• RECORDS SUPPLIED:
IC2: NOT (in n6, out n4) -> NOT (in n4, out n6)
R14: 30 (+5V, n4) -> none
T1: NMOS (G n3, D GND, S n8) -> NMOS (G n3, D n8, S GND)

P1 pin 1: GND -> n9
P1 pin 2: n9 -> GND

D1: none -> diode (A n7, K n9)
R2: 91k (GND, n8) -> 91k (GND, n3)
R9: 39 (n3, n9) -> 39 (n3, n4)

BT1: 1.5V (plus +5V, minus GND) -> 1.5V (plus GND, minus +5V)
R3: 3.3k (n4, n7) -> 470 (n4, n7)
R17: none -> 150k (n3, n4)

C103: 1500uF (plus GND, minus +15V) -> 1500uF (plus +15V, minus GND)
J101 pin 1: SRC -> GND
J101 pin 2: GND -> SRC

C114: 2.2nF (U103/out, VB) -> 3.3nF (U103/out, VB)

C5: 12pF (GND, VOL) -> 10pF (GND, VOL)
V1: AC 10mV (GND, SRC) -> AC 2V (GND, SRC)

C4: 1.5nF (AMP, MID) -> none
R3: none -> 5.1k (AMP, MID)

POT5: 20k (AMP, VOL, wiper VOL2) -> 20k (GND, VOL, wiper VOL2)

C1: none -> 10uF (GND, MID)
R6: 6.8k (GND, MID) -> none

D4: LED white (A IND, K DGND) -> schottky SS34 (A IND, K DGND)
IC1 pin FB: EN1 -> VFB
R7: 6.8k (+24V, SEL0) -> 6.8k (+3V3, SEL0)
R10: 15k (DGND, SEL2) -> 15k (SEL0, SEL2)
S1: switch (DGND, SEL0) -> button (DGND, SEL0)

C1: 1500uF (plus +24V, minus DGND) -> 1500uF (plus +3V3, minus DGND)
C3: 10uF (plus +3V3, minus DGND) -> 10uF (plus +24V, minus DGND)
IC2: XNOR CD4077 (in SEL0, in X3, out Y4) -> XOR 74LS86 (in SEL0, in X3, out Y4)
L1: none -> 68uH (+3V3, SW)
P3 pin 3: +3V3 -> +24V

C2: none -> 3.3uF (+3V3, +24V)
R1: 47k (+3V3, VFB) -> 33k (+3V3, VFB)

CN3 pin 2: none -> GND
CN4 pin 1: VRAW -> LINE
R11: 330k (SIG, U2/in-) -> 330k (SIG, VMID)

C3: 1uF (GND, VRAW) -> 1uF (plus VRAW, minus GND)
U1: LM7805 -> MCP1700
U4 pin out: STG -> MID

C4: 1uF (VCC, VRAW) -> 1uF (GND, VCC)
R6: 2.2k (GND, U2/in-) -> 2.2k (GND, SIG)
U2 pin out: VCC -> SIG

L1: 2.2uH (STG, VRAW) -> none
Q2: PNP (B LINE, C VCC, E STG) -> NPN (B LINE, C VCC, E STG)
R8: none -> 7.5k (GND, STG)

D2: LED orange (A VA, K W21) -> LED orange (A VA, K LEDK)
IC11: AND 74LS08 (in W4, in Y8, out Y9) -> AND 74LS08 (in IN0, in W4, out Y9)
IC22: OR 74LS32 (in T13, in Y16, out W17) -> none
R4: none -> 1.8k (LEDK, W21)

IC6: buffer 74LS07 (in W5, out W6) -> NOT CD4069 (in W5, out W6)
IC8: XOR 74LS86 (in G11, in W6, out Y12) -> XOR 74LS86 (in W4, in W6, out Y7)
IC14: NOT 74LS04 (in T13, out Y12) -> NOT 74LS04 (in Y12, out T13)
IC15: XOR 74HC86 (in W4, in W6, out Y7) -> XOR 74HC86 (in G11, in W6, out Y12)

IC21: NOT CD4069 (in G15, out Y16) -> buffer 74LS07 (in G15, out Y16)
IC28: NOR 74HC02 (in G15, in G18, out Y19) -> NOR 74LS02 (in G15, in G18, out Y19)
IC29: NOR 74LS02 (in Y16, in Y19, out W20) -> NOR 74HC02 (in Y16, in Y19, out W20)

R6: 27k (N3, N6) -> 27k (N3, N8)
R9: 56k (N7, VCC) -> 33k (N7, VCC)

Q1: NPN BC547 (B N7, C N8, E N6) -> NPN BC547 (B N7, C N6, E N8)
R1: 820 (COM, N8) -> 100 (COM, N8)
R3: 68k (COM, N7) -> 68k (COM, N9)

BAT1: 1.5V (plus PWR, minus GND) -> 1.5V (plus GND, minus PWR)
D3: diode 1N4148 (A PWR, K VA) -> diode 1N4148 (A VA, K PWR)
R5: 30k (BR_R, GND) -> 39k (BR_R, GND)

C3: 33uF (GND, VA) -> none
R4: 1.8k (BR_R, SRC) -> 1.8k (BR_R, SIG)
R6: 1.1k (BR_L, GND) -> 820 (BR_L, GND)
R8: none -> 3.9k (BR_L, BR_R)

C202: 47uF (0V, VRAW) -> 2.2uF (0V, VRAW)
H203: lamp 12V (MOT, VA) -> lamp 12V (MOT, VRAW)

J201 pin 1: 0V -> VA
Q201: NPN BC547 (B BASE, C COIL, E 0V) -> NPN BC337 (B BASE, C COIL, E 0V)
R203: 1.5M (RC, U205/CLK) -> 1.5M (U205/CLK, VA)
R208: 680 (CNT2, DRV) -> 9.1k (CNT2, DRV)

• AIM OF THE TASK:
Restate the data in full so that no line differs from the original.

• EXERCISE RESPONSE:
IC2: NOT (in n6, out n4) -> NOT (in n4, out n6)
R14: 30 (+5V, n4) -> none
T1: NMOS (G n3, D GND, S n8) -> NMOS (G n3, D n8, S GND)

P1 pin 1: GND -> n9
P1 pin 2: n9 -> GND

D1: none -> diode (A n7, K n9)
R2: 91k (GND, n8) -> 91k (GND, n3)
R9: 39 (n3, n9) -> 39 (n3, n4)

BT1: 1.5V (plus +5V, minus GND) -> 1.5V (plus GND, minus +5V)
R3: 3.3k (n4, n7) -> 470 (n4, n7)
R17: none -> 150k (n3, n4)

C103: 1500uF (plus GND, minus +15V) -> 1500uF (plus +15V, minus GND)
J101 pin 1: SRC -> GND
J101 pin 2: GND -> SRC

C114: 2.2nF (U103/out, VB) -> 3.3nF (U103/out, VB)

C5: 12pF (GND, VOL) -> 10pF (GND, VOL)
V1: AC 10mV (GND, SRC) -> AC 2V (GND, SRC)

C4: 1.5nF (AMP, MID) -> none
R3: none -> 5.1k (AMP, MID)

POT5: 20k (AMP, VOL, wiper VOL2) -> 20k (GND, VOL, wiper VOL2)

C1: none -> 10uF (GND, MID)
R6: 6.8k (GND, MID) -> none

D4: LED white (A IND, K DGND) -> schottky SS34 (A IND, K DGND)
IC1 pin FB: EN1 -> VFB
R7: 6.8k (+24V, SEL0) -> 6.8k (+3V3, SEL0)
R10: 15k (DGND, SEL2) -> 15k (SEL0, SEL2)
S1: switch (DGND, SEL0) -> button (DGND, SEL0)

C1: 1500uF (plus +24V, minus DGND) -> 1500uF (plus +3V3, minus DGND)
C3: 10uF (plus +3V3, minus DGND) -> 10uF (plus +24V, minus DGND)
IC2: XNOR CD4077 (in SEL0, in X3, out Y4) -> XOR 74LS86 (in SEL0, in X3, out Y4)
L1: none -> 68uH (+3V3, SW)
P3 pin 3: +3V3 -> +24V

C2: none -> 3.3uF (+3V3, +24V)
R1: 47k (+3V3, VFB) -> 33k (+3V3, VFB)

CN3 pin 2: none -> GND
CN4 pin 1: VRAW -> LINE
R11: 330k (SIG, U2/in-) -> 330k (SIG, VMID)

C3: 1uF (GND, VRAW) -> 1uF (plus VRAW, minus GND)
U1: LM7805 -> MCP1700
U4 pin out: STG -> MID

C4: 1uF (VCC, VRAW) -> 1uF (GND, VCC)
R6: 2.2k (GND, U2/in-) -> 2.2k (GND, SIG)
U2 pin out: VCC -> SIG

L1: 2.2uH (STG, VRAW) -> none
Q2: PNP (B LINE, C VCC, E STG) -> NPN (B LINE, C VCC, E STG)
R8: none -> 7.5k (GND, STG)

D2: LED orange (A VA, K W21) -> LED orange (A VA, K LEDK)
IC11: AND 74LS08 (in W4, in Y8, out Y9) -> AND 74LS08 (in IN0, in W4, out Y9)
IC22: OR 74LS32 (in T13, in Y16, out W17) -> none
R4: none -> 1.8k (LEDK, W21)

IC6: buffer 74LS07 (in W5, out W6) -> NOT CD4069 (in W5, out W6)
IC8: XOR 74LS86 (in G11, in W6, out Y12) -> XOR 74LS86 (in W4, in W6, out Y7)
IC14: NOT 74LS04 (in T13, out Y12) -> NOT 74LS04 (in Y12, out T13)
IC15: XOR 74HC86 (in W4, in W6, out Y7) -> XOR 74HC86 (in G11, in W6, out Y12)

IC21: NOT CD4069 (in G15, out Y16) -> buffer 74LS07 (in G15, out Y16)
IC28: NOR 74HC02 (in G15, in G18, out Y19) -> NOR 74LS02 (in G15, in G18, out Y19)
IC29: NOR 74LS02 (in Y16, in Y19, out W20) -> NOR 74HC02 (in Y16, in Y19, out W20)

R6: 27k (N3, N6) -> 27k (N3, N8)
R9: 56k (N7, VCC) -> 33k (N7, VCC)

Q1: NPN BC547 (B N7, C N8, E N6) -> NPN BC547 (B N7, C N6, E N8)
R1: 820 (COM, N8) -> 100 (COM, N8)
R3: 68k (COM, N7) -> 68k (COM, N9)

BAT1: 1.5V (plus PWR, minus GND) -> 1.5V (plus GND, minus PWR)
D3: diode 1N4148 (A PWR, K VA) -> diode 1N4148 (A VA, K PWR)
R5: 30k (BR_R, GND) -> 39k (BR_R, GND)

C3: 33uF (GND, VA) -> none
R4: 1.8k (BR_R, SRC) -> 1.8k (BR_R, SIG)
R6: 1.1k (BR_L, GND) -> 820 (BR_L, GND)
R8: none -> 3.9k (BR_L, BR_R)

C202: 47uF (0V, VRAW) -> 2.2uF (0V, VRAW)
H203: lamp 12V (MOT, VA) -> lamp 12V (MOT, VRAW)

J201 pin 1: 0V -> VA
Q201: NPN BC547 (B BASE, C COIL, E 0V) -> NPN BC337 (B BASE, C COIL, E 0V)
R203: 1.5M (RC, U205/CLK) -> 1.5M (U205/CLK, VA)
R208: 680 (CNT2, DRV) -> 9.1k (CNT2, DRV)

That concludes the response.